**COLLECTED DATA**:
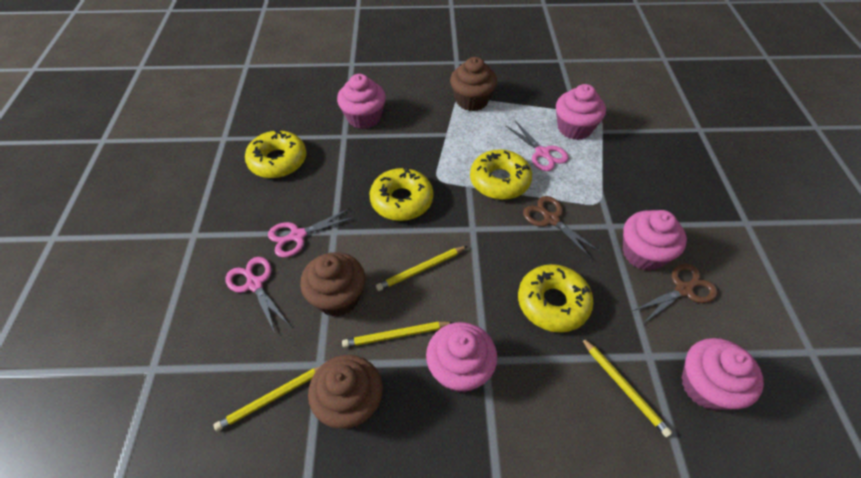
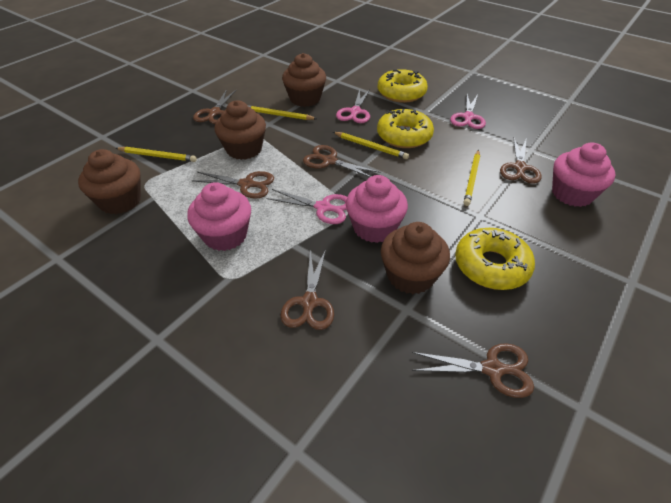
brown cupcake: 3 -> 4
brown scissors: 2 -> 6
pink cupcake: 5 -> 3
yellow donut: 4 -> 3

**WHAT THE TASK ASKS**: Give every line above again exactly, with no pictures.

**SOLUTION FOR THIS PROBLEM**:
brown cupcake: 3 -> 4
brown scissors: 2 -> 6
pink cupcake: 5 -> 3
yellow donut: 4 -> 3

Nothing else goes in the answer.